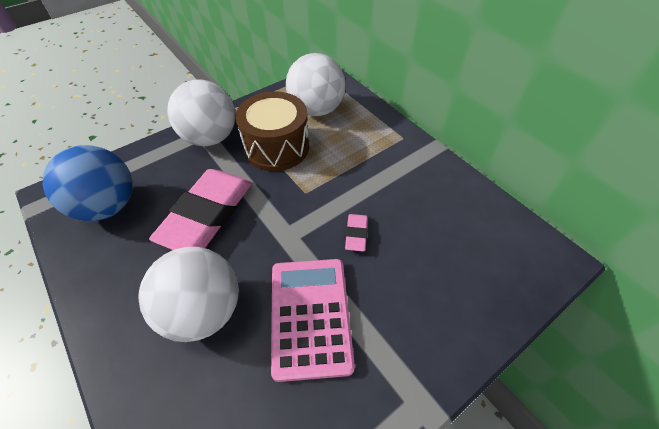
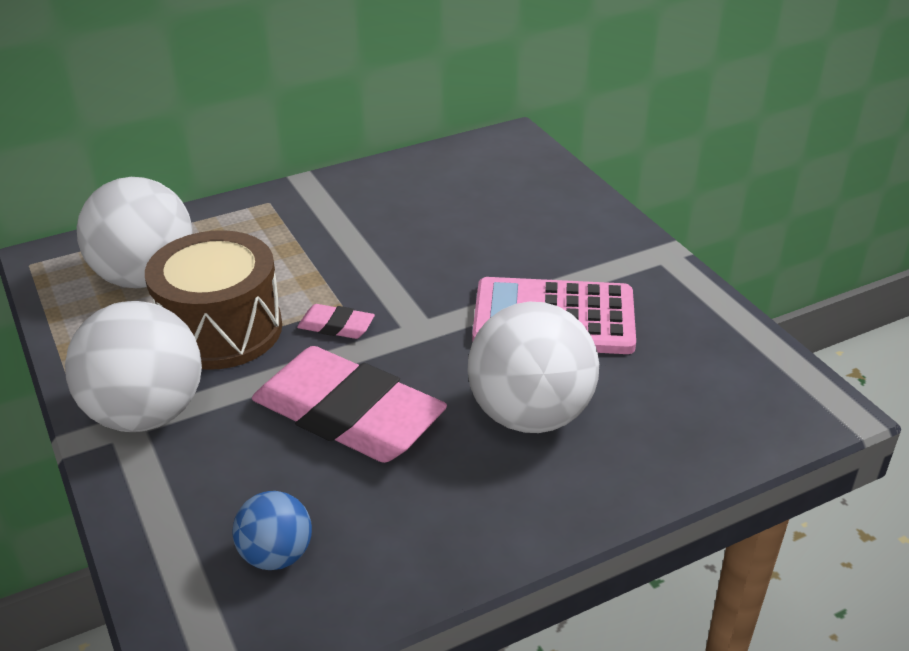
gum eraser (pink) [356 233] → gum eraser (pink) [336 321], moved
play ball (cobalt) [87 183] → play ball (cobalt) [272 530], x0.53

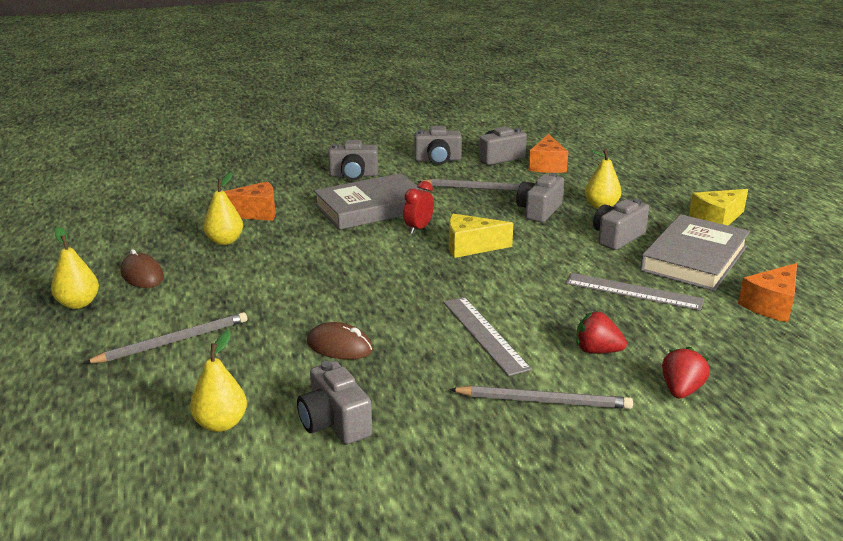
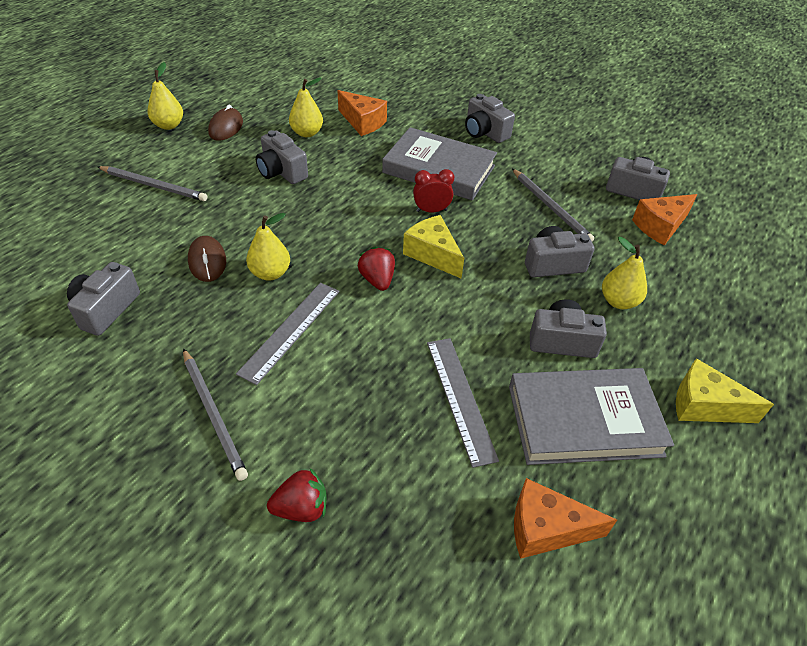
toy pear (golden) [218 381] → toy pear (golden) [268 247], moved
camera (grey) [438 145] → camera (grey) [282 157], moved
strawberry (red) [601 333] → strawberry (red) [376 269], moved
○ ○ ○ ○ ○ ○ ○
WORK ORDER.
Would you please print the entries once more, word for word, minus the pictures?

WRITTEN SOLUTION.
gum eraser (pink) [356 233] → gum eraser (pink) [336 321], moved
play ball (cobalt) [87 183] → play ball (cobalt) [272 530], x0.53

toy pear (golden) [218 381] → toy pear (golden) [268 247], moved
camera (grey) [438 145] → camera (grey) [282 157], moved
strawberry (red) [601 333] → strawberry (red) [376 269], moved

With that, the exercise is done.